## WORK ITEM
Word for word, print out all of the data, omitting every image.

## AVAILABLE DATA
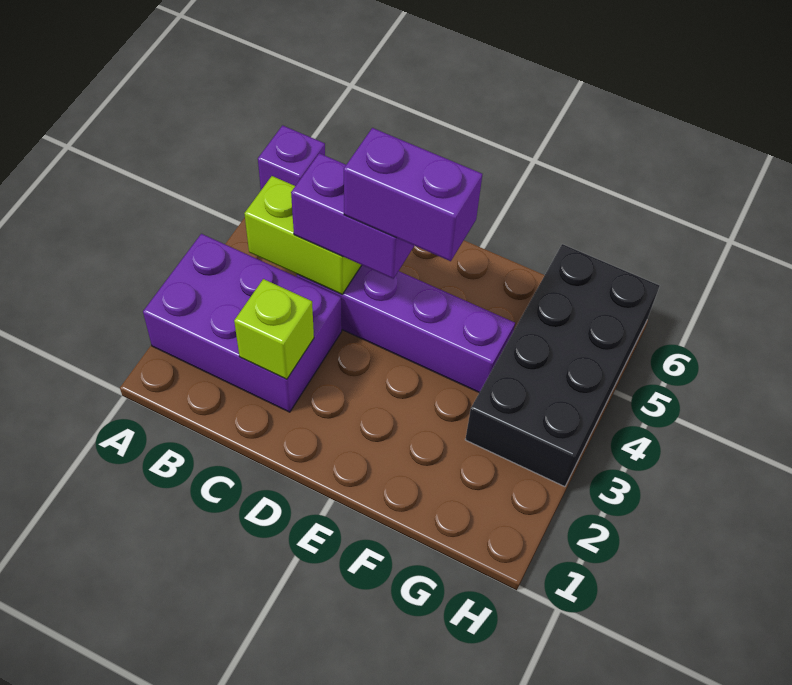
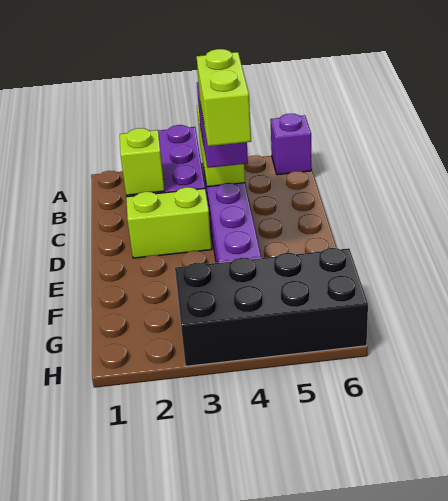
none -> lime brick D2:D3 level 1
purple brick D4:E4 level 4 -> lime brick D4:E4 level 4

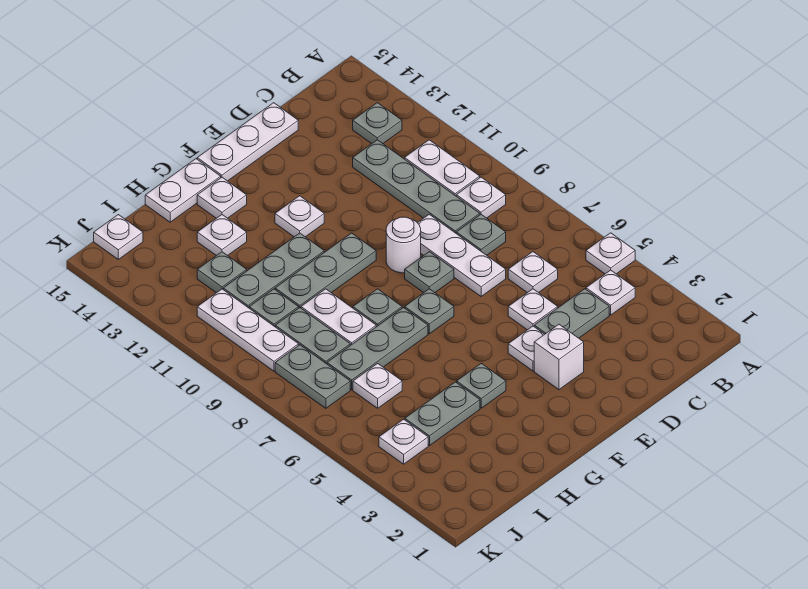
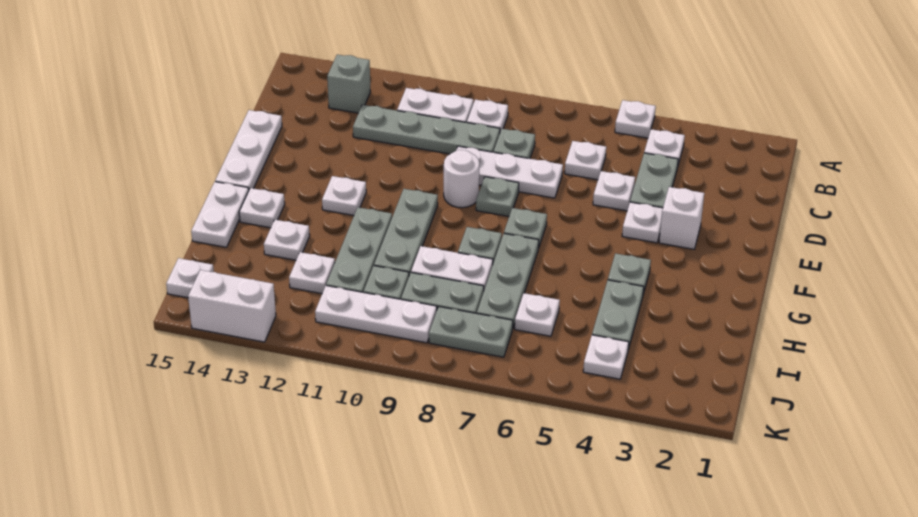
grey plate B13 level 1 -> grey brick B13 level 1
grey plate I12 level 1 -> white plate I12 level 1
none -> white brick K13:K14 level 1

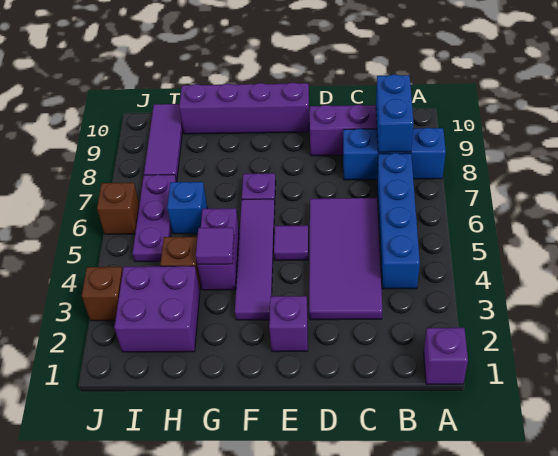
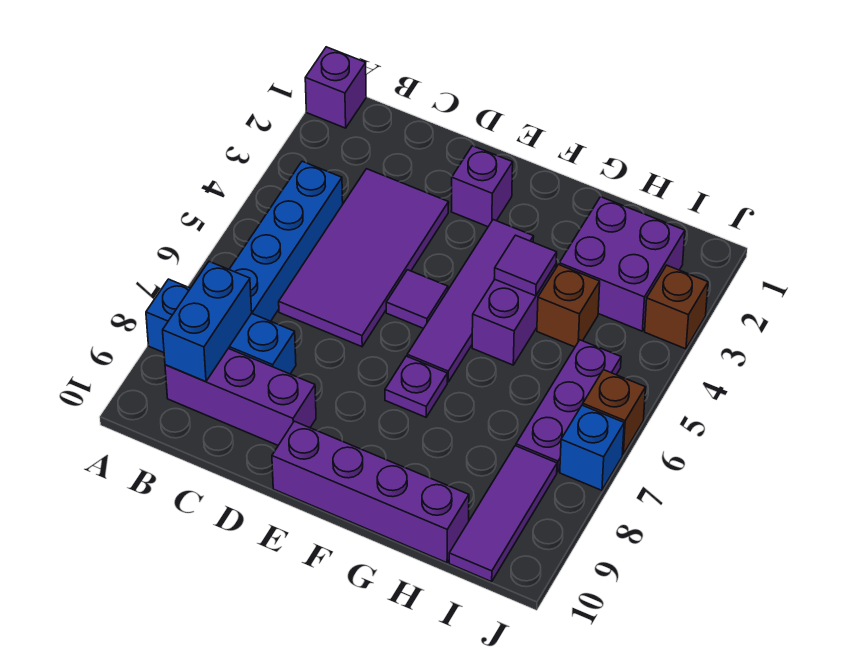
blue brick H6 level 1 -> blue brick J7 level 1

## RESPONSE TO THE TASK
none -> lime brick D2:D3 level 1
purple brick D4:E4 level 4 -> lime brick D4:E4 level 4

grey plate B13 level 1 -> grey brick B13 level 1
grey plate I12 level 1 -> white plate I12 level 1
none -> white brick K13:K14 level 1

blue brick H6 level 1 -> blue brick J7 level 1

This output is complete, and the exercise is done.